*** Extracted data Section Begins ***
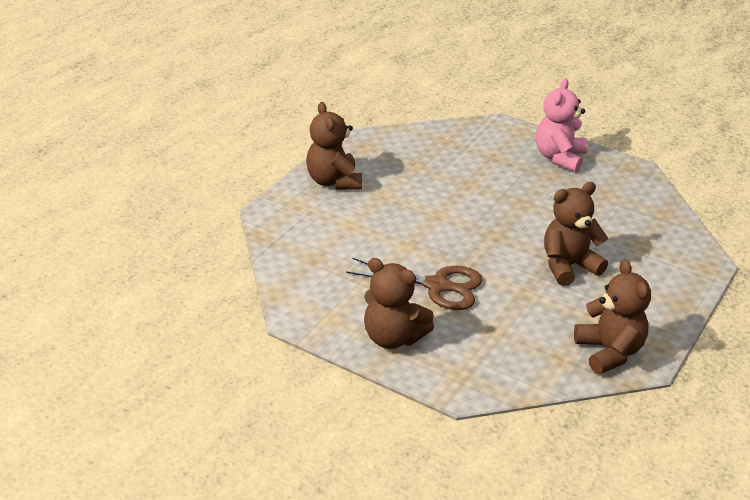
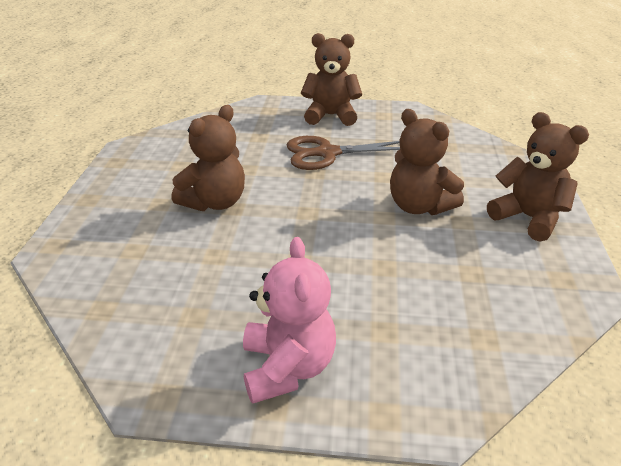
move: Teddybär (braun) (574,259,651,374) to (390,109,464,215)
*** Extracted data Section Ends ***
*** Extracted data Section Begins ***
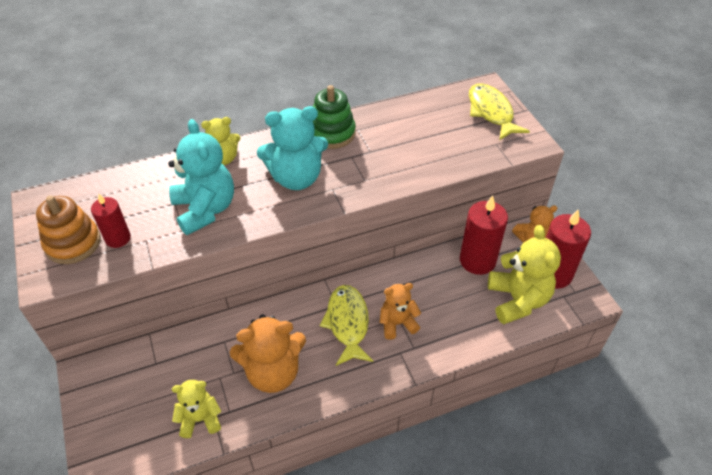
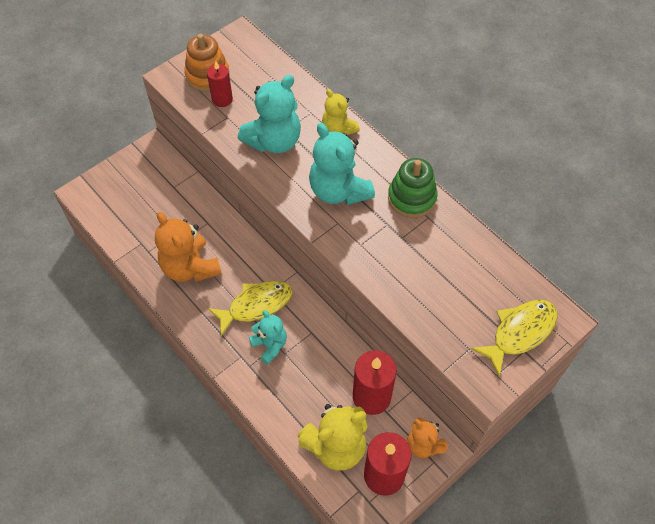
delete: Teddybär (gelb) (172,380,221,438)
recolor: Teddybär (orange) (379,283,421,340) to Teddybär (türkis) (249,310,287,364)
*** Extracted data Section Ends ***
*** Extracted data Section Begins ***
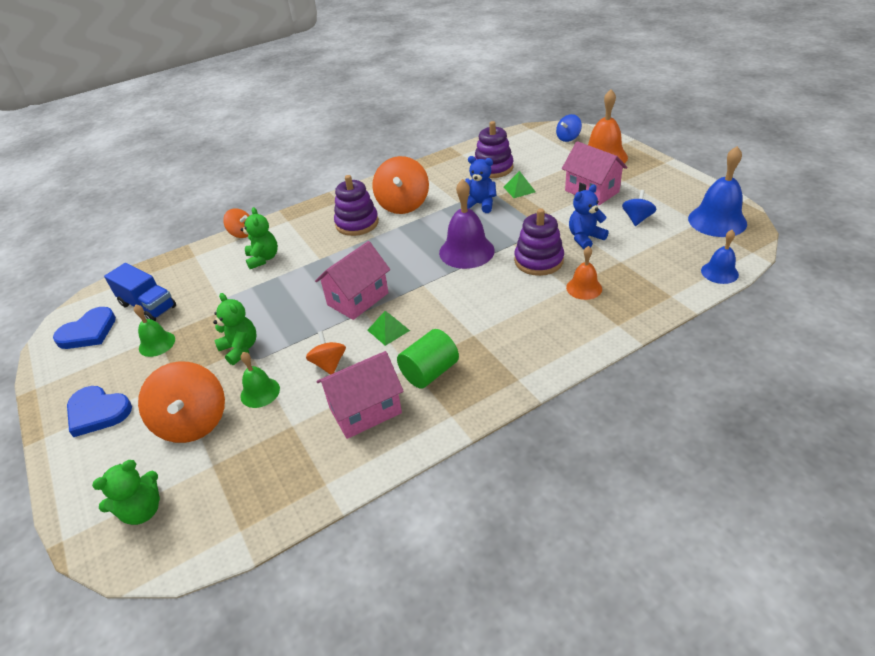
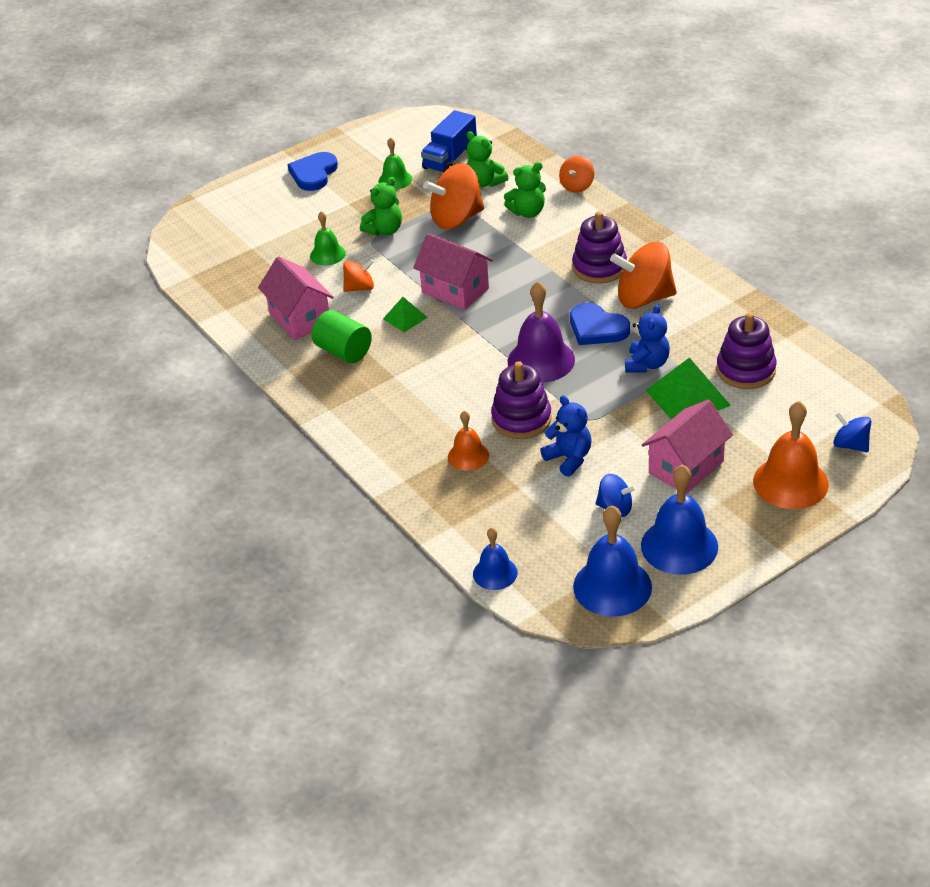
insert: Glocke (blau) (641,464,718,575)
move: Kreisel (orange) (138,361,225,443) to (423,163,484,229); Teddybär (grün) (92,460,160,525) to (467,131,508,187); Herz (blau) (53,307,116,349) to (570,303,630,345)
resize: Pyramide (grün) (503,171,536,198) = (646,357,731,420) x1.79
*** Extracted data Section Ends ***
> [Exercise objective]:
Go through the listing above and state how many of its lines contain "Teddybär", with no other words.

> [Response area]:
4